(Beginning of Record excerpts)

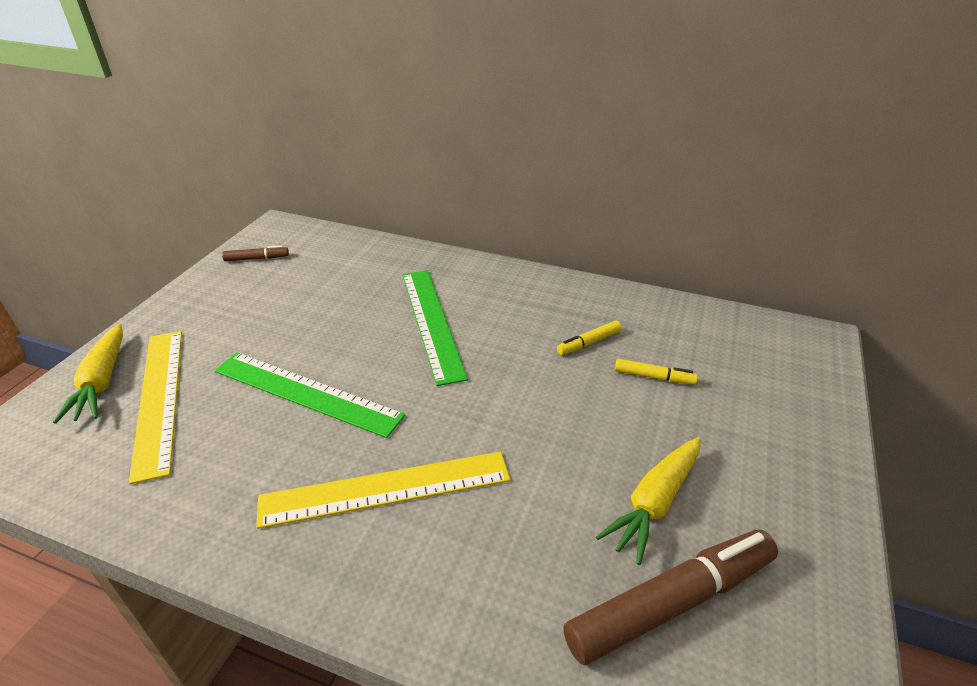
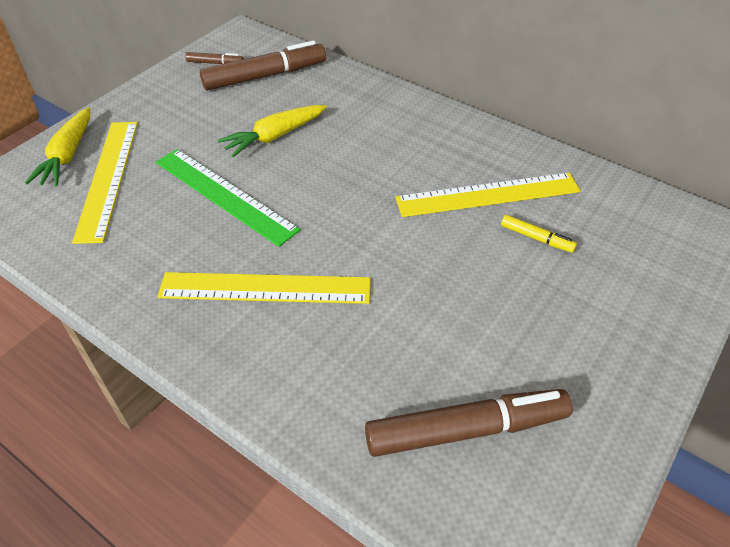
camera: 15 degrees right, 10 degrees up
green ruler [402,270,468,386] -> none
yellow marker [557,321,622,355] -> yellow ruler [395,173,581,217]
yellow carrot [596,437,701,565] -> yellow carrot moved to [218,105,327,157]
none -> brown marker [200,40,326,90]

(End of Record excerpts)
(Beginning of Record excerpts)

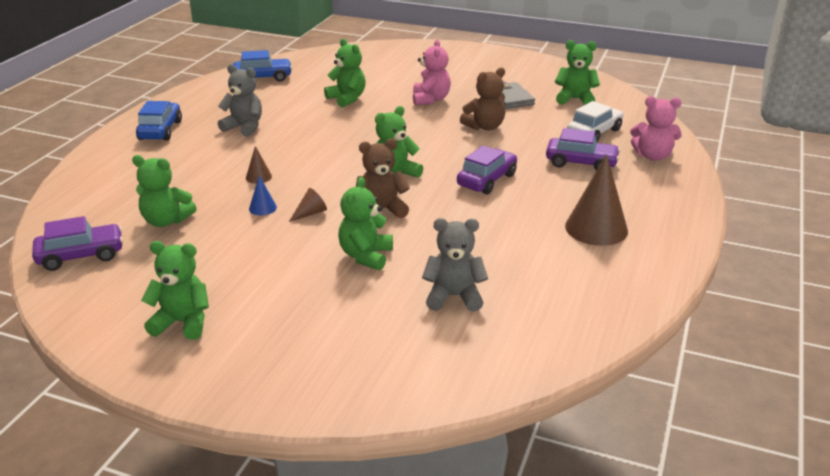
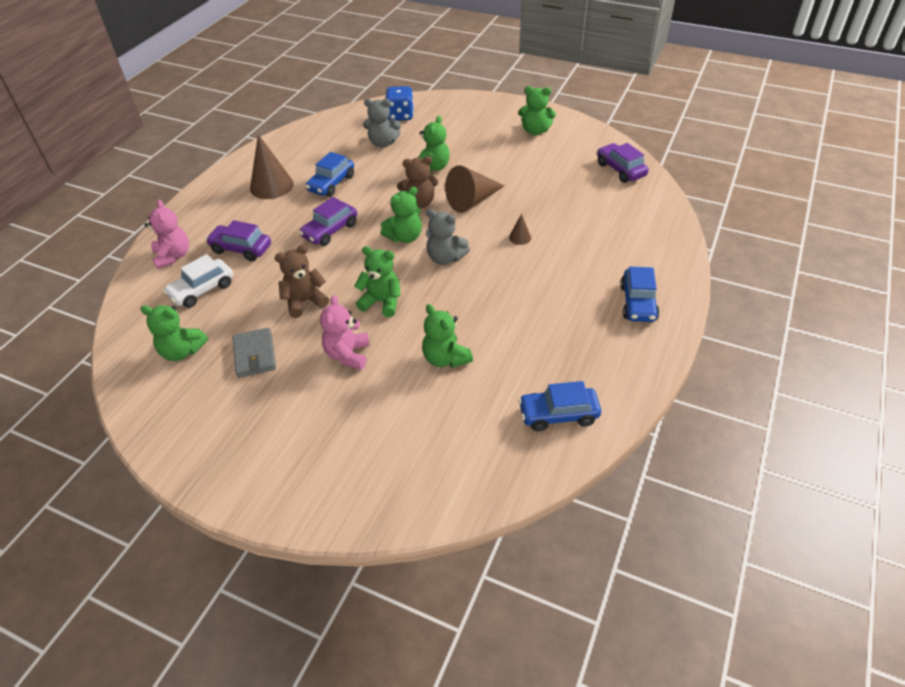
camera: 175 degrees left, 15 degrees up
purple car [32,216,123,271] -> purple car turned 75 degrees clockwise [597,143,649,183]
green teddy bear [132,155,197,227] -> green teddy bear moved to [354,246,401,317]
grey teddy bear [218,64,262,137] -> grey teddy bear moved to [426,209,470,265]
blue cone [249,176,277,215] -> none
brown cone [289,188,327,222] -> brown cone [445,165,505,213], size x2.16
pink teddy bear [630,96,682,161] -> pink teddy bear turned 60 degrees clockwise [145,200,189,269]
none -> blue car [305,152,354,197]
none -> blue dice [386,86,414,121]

(End of Record excerpts)

• Instructions for the task
Your answer must be the lines above from the one containing "blue cone [249,176,277,215] -> none" to the one containing "none -> blue dice [386,86,414,121]", both included, restated word for word.

• Answer box
blue cone [249,176,277,215] -> none
brown cone [289,188,327,222] -> brown cone [445,165,505,213], size x2.16
pink teddy bear [630,96,682,161] -> pink teddy bear turned 60 degrees clockwise [145,200,189,269]
none -> blue car [305,152,354,197]
none -> blue dice [386,86,414,121]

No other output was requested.